TASK OBJECTIVE:
Although the data below holds other lines too, output only those from the line with "blue cube: 4 -> 3" up to and including the line with "red stacking toy: 3 -> 1", exactly as they appear.
Start of Block
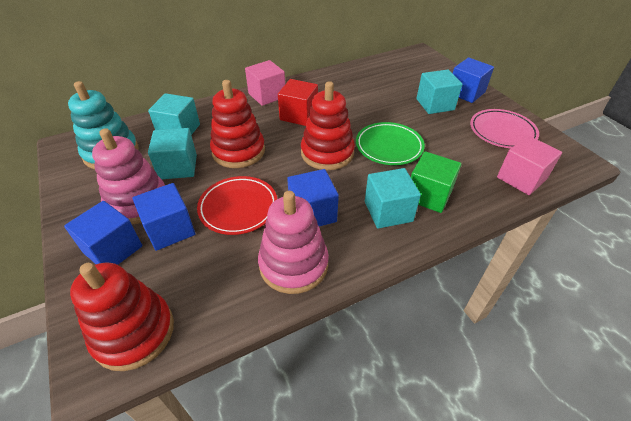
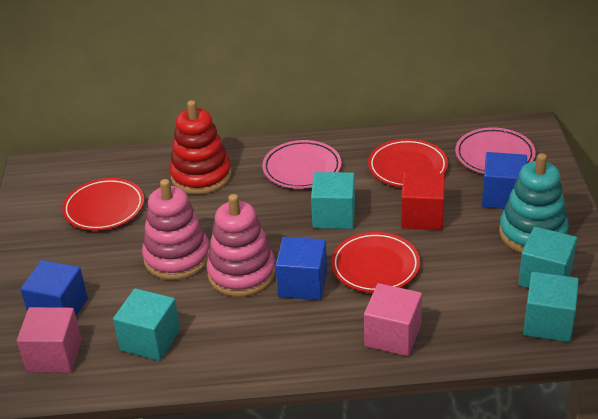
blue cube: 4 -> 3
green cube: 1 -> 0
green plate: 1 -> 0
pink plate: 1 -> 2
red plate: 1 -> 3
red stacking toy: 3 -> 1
End of Block
Start of Block
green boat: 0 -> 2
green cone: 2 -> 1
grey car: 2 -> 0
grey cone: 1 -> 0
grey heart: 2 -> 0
End of Block
RESPONSE TO THIS EXERCISE:
blue cube: 4 -> 3
green cube: 1 -> 0
green plate: 1 -> 0
pink plate: 1 -> 2
red plate: 1 -> 3
red stacking toy: 3 -> 1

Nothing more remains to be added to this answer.